• _WHAT YOU HAVE TO DO_
Examine each line of the data, and copy the ones containing "pink".

---------- SUPPLIED MATERIAL

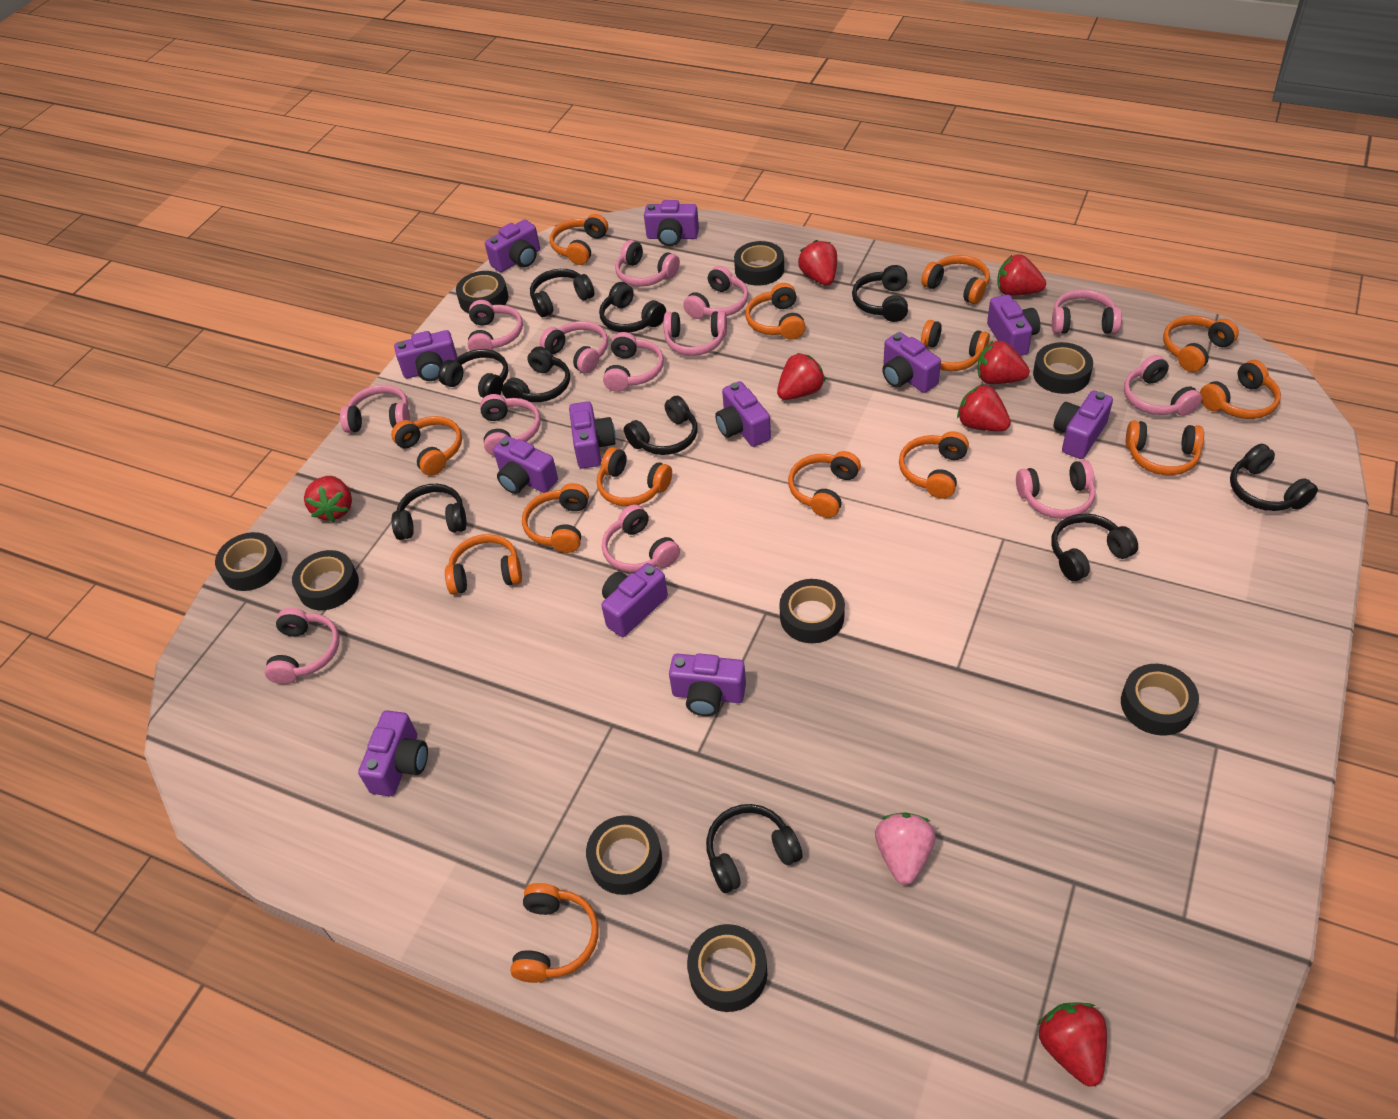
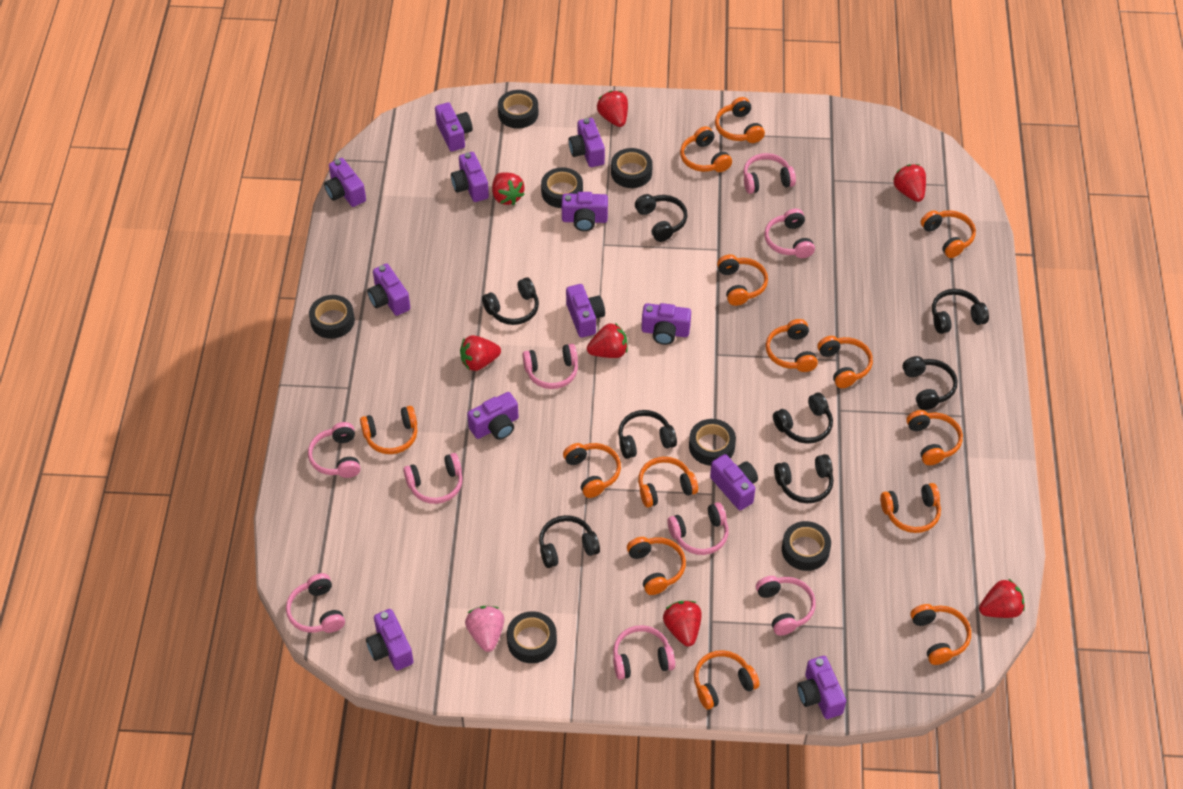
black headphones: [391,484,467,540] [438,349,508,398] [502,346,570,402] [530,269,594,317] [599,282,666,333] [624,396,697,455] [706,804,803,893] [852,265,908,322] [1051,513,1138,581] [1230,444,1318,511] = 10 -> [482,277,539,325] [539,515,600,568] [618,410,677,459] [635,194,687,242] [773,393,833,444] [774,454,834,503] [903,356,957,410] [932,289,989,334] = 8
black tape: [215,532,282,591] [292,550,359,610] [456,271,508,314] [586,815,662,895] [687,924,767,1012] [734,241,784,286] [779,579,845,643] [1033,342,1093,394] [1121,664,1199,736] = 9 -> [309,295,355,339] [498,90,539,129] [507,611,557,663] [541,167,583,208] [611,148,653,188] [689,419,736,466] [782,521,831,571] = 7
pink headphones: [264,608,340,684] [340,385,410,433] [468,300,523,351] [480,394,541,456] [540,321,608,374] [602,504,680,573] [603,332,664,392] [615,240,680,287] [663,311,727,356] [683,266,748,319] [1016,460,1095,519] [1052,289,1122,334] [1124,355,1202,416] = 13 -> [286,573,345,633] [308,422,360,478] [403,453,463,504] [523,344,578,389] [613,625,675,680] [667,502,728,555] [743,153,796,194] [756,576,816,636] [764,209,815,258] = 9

--------------------
---------- SUPPLIED MATERIAL

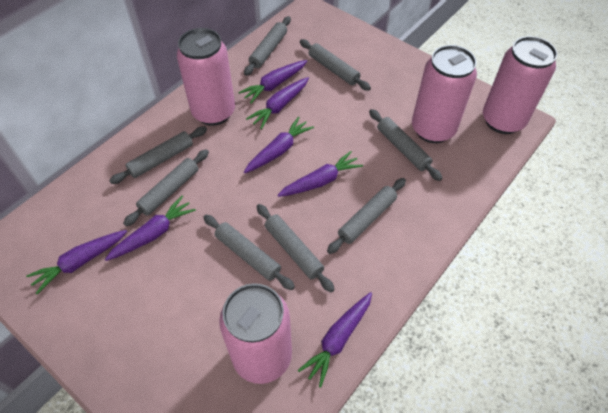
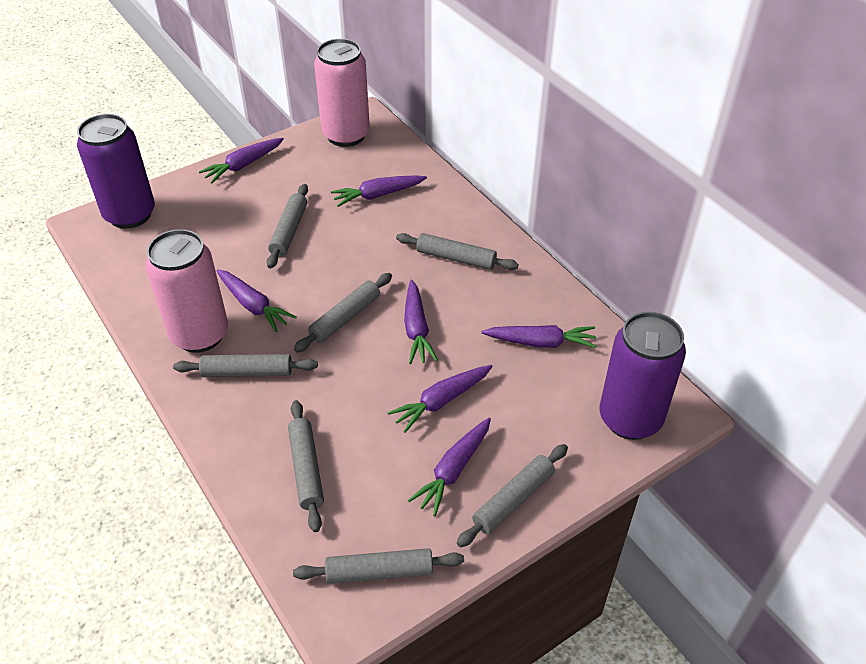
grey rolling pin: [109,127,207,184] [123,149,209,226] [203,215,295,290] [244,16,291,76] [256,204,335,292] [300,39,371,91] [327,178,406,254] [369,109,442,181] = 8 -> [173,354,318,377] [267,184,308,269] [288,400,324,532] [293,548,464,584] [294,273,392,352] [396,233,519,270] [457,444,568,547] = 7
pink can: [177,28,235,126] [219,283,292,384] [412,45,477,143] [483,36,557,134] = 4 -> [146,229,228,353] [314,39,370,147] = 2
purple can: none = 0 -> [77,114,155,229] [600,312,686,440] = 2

--------------------
---------- SUPPLIED MATERIAL

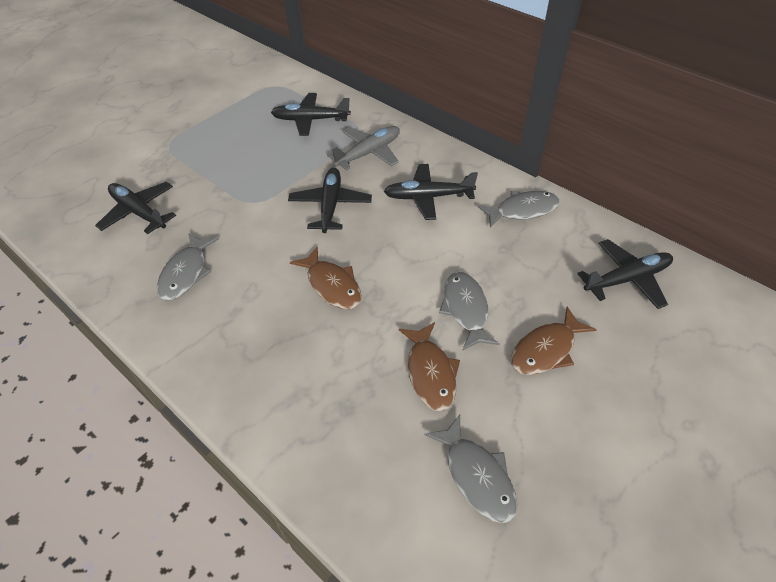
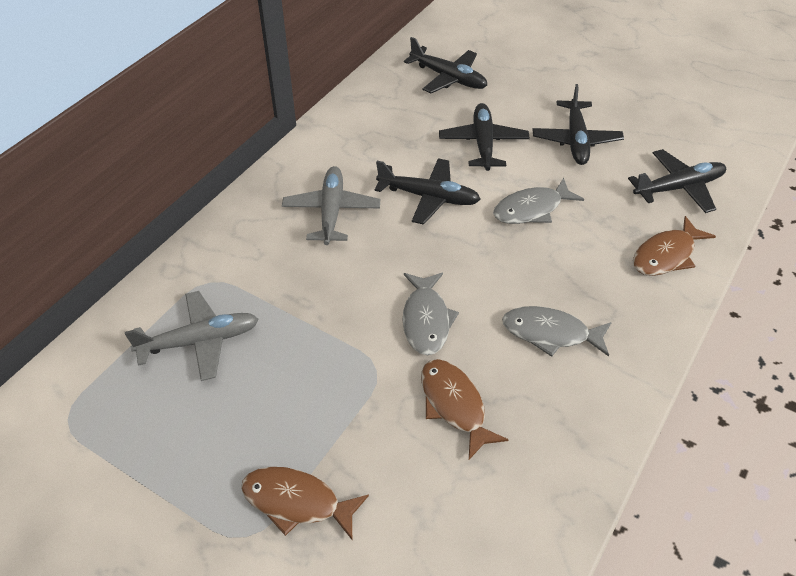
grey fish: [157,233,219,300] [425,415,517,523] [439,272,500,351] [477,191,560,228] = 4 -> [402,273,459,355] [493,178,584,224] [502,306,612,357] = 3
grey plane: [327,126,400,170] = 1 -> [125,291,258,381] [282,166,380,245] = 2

--------------------

• _SOLUTION TO THE EXERCISE_
pink headphones: [264,608,340,684] [340,385,410,433] [468,300,523,351] [480,394,541,456] [540,321,608,374] [602,504,680,573] [603,332,664,392] [615,240,680,287] [663,311,727,356] [683,266,748,319] [1016,460,1095,519] [1052,289,1122,334] [1124,355,1202,416] = 13 -> [286,573,345,633] [308,422,360,478] [403,453,463,504] [523,344,578,389] [613,625,675,680] [667,502,728,555] [743,153,796,194] [756,576,816,636] [764,209,815,258] = 9
pink can: [177,28,235,126] [219,283,292,384] [412,45,477,143] [483,36,557,134] = 4 -> [146,229,228,353] [314,39,370,147] = 2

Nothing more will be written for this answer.